# EXERCISE
Take the records below and set down exactly the lines from the one with "(440, 373) = (194, 470): blue" to the one with "(618, 260) = (536, 331): grey", ends included; do not copy the pictures.

RECORD SET START

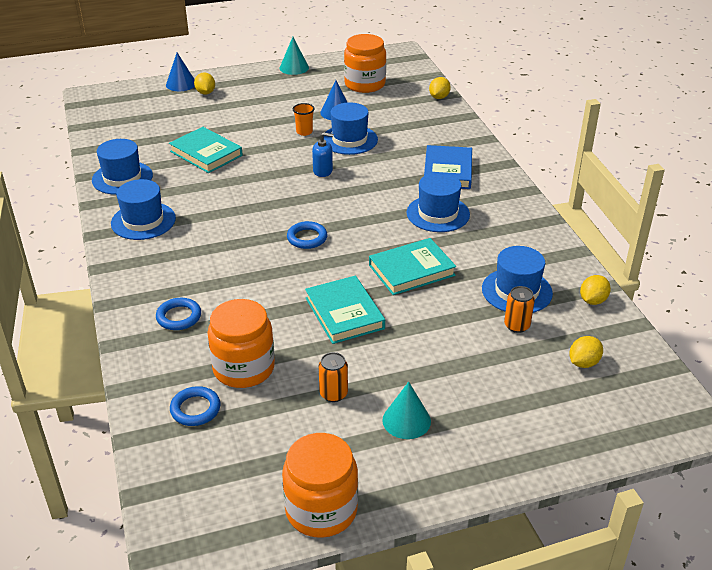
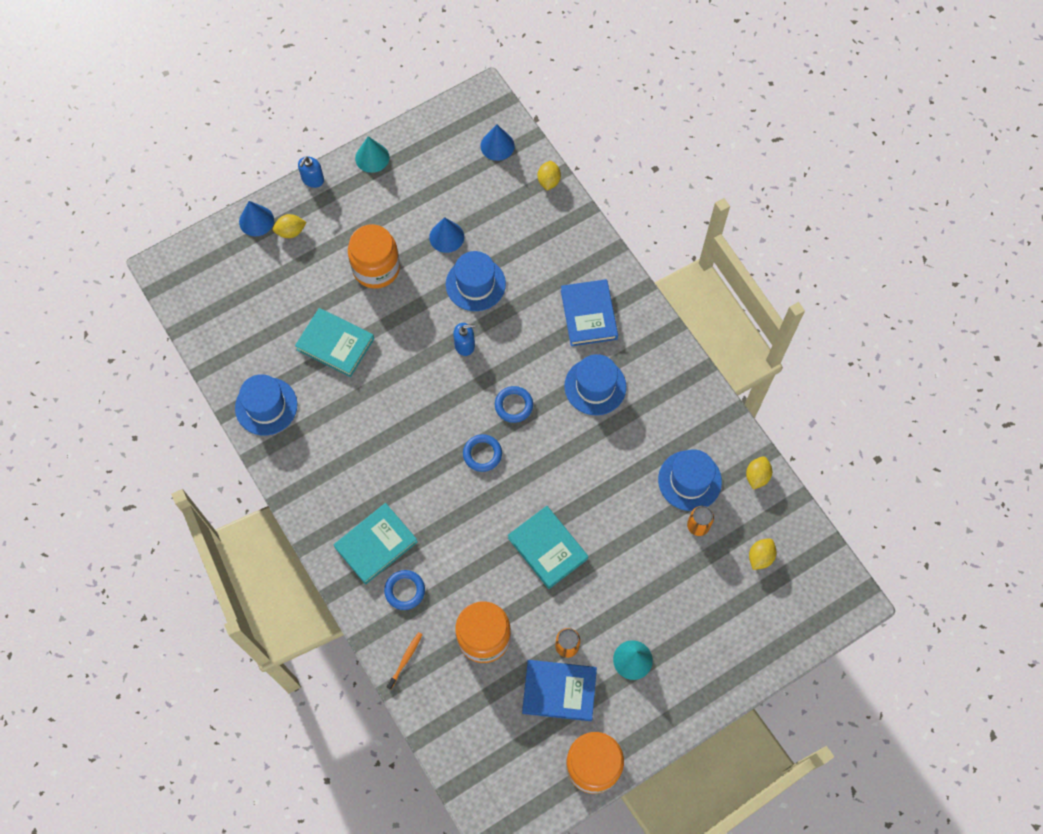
camera: 15 degrees left, 30 degrees up
(143, 221) = (316, 468): blue hat -> none
(149, 369) = (405, 659): none -> orange toothbrush
(195, 409) = (461, 693): blue ring -> blue ring (513, 405)
(205, 93) = (291, 232): yellow lemon -> yellow lemon turned 75 degrees counterclockwise
(239, 71) = (312, 179): none -> blue soap dispenser
(304, 132) = (424, 281): orange cup -> none
(308, 430) = (559, 691): none -> blue book
(364, 84) = (461, 173): orange jar -> orange jar (376, 268)
(402, 75) = (497, 145): none -> blue cone
(411, 270) = (591, 476): turquoise book -> turquoise book (376, 544)

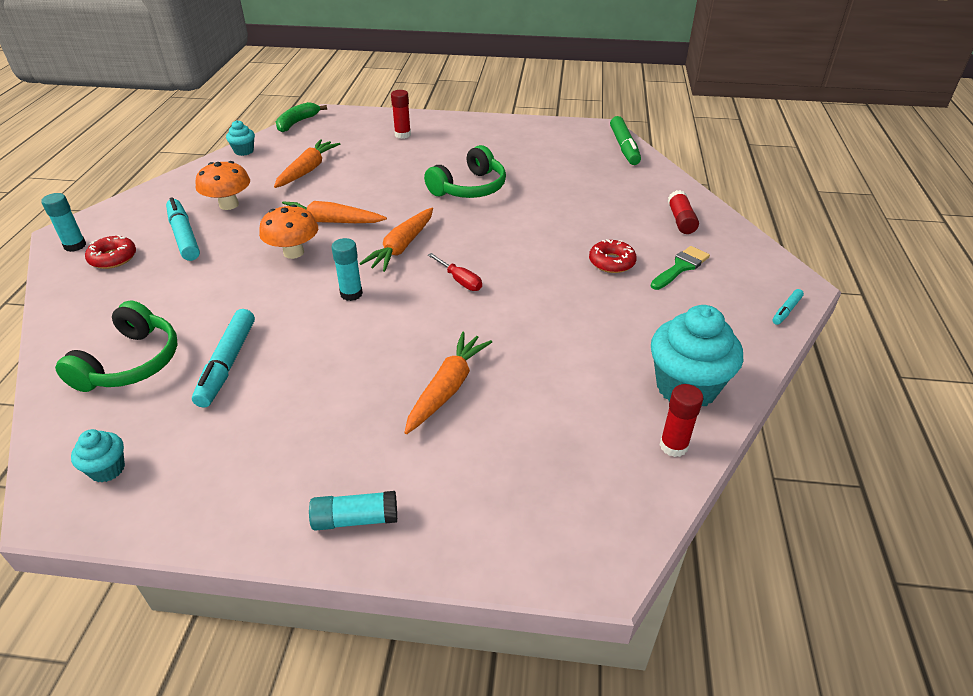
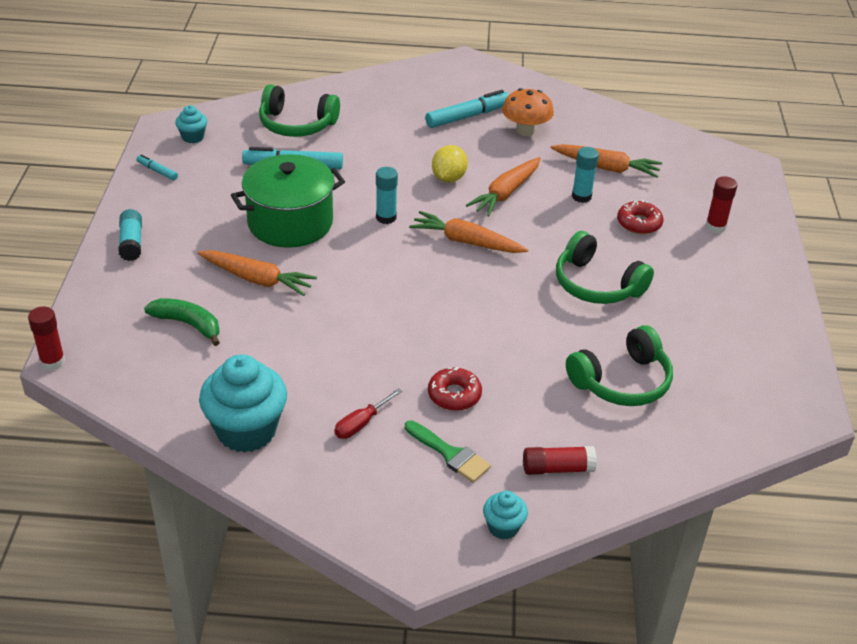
camera: 85 degrees right, 0 degrees up
(75, 246) = (445, 68): turquoise glue stick -> turquoise glue stick (581, 196)
(113, 258) = (429, 89): red donut -> red donut (639, 223)
(244, 151) = (636, 123): turquoise cupcake -> turquoise cupcake (503, 527)
(293, 252) = (448, 178): orange mushroom -> yellow lemon
(297, 123) = (717, 147): green banana -> green banana (188, 324)
(330, 221) = (506, 193): orange carrot -> orange carrot turned 150 degrees counterclockwise
(344, 364) = (290, 222): none -> green pot
(460, 281) = (411, 282): red screwdriver -> red screwdriver (361, 423)
(583, 187) = (622, 381): none -> green headphones
(624, 147) = (753, 431): green marker -> none
(673, 446) = (174, 412): red glue stick -> red glue stick (52, 362)
(786, 311) = (368, 537): turquoise marker -> turquoise marker (157, 171)

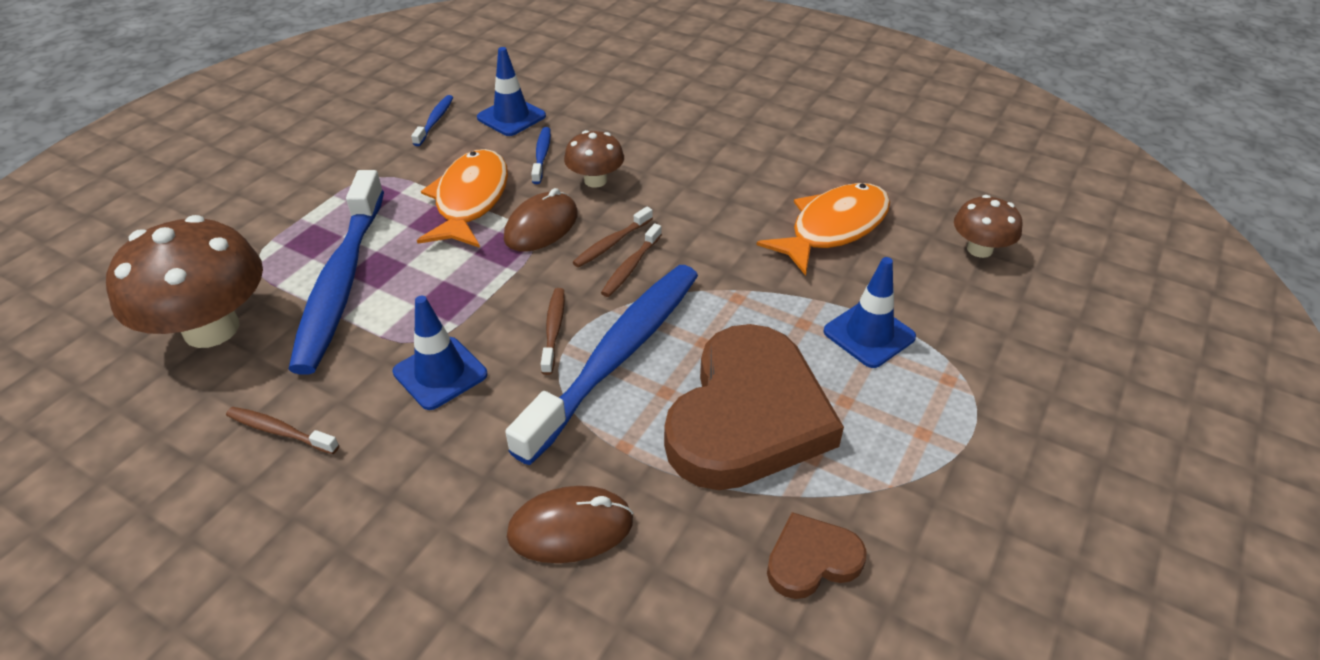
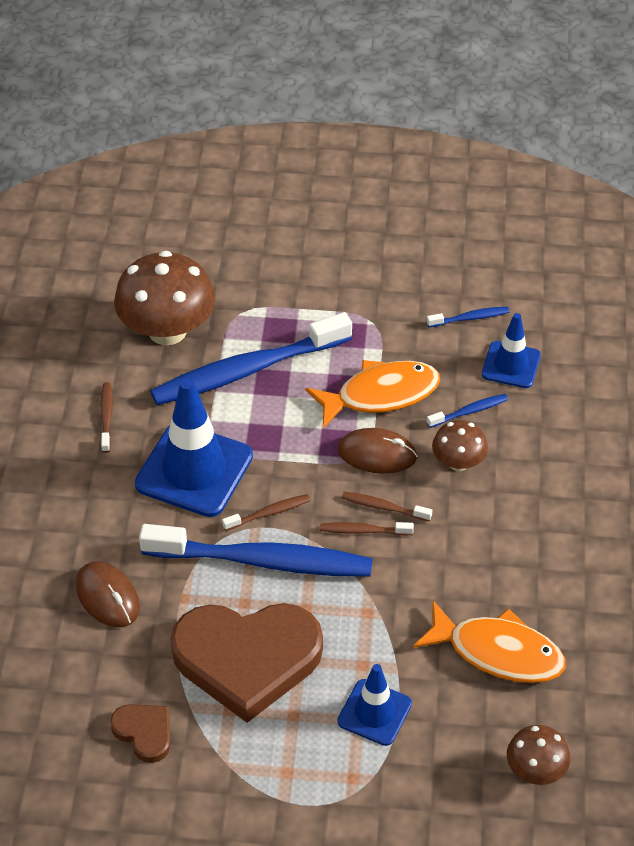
camera: 65 degrees right, 5 degrees up
(440, 373) = (194, 470): blue traffic cone -> blue traffic cone, size x1.75

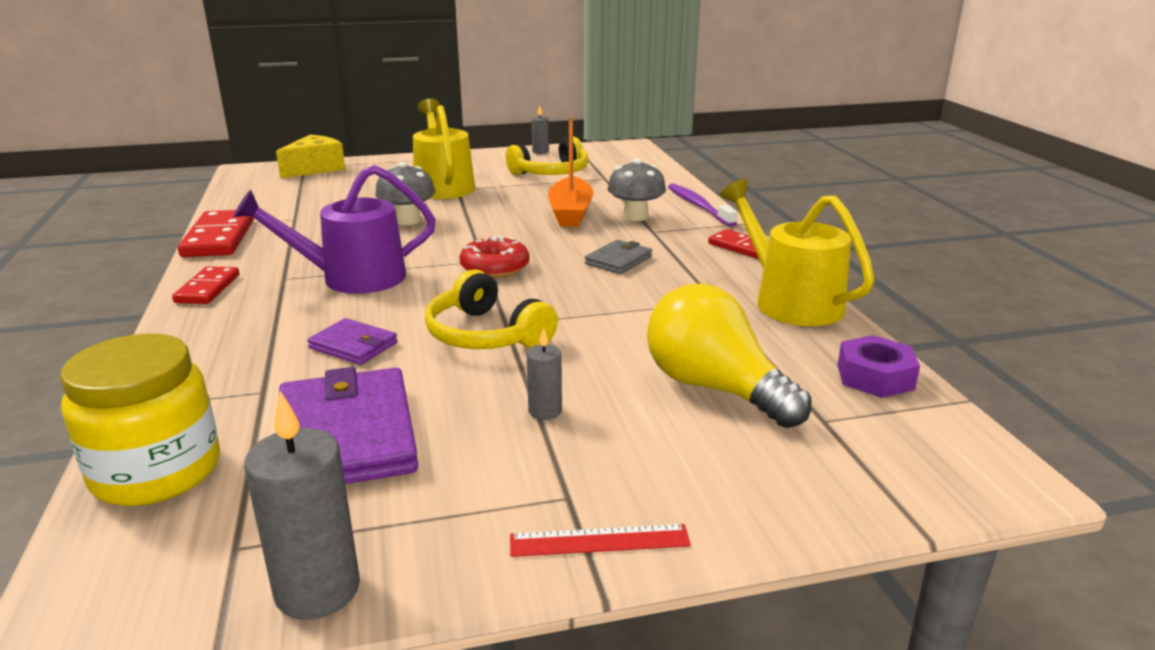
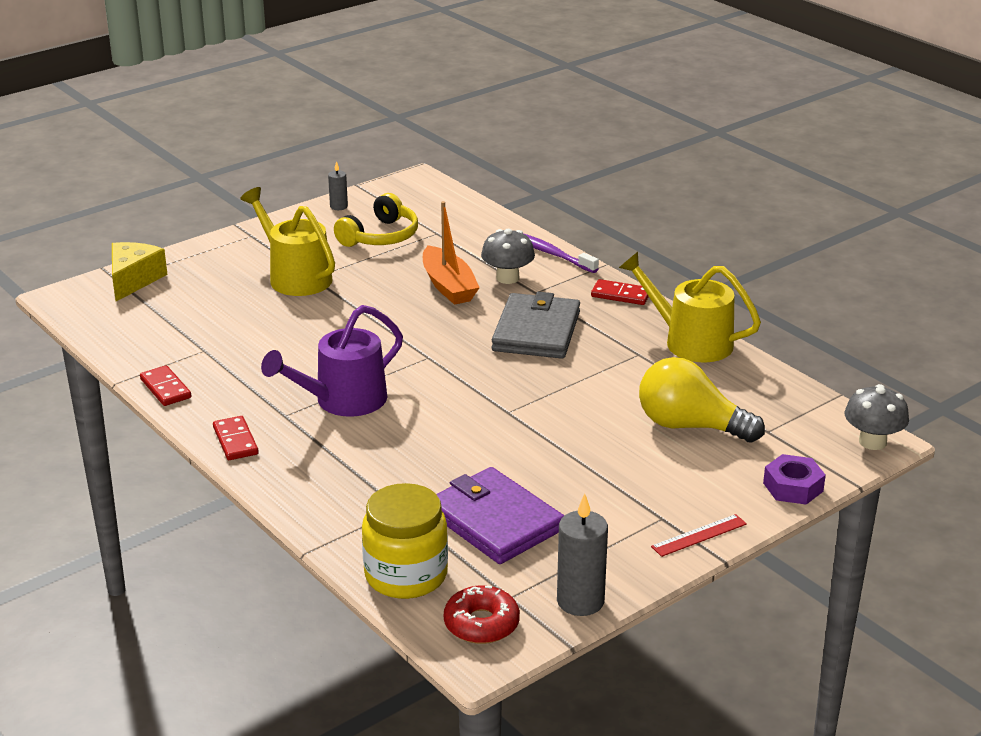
camera: 25 degrees left, 5 degrees up
(219, 238) = (166, 388): red domino -> red domino, size x0.63
(353, 345) = (420, 459): purple wallet -> none
(408, 220) = (313, 328): grey mushroom -> grey mushroom (872, 442)
(486, 334) = (504, 425): yellow headphones -> none
(495, 267) = (446, 362): red donut -> red donut (481, 624)
(545, 411) = (600, 471): grey candle -> none
(618, 260) = (536, 331): grey wallet -> grey wallet, size x1.93
(875, 377) = (780, 392): purple nut -> purple nut (793, 487)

RECORD SET END

# TASK RESULT
(440, 373) = (194, 470): blue traffic cone -> blue traffic cone, size x1.75

camera: 25 degrees left, 5 degrees up
(219, 238) = (166, 388): red domino -> red domino, size x0.63
(353, 345) = (420, 459): purple wallet -> none
(408, 220) = (313, 328): grey mushroom -> grey mushroom (872, 442)
(486, 334) = (504, 425): yellow headphones -> none
(495, 267) = (446, 362): red donut -> red donut (481, 624)
(545, 411) = (600, 471): grey candle -> none
(618, 260) = (536, 331): grey wallet -> grey wallet, size x1.93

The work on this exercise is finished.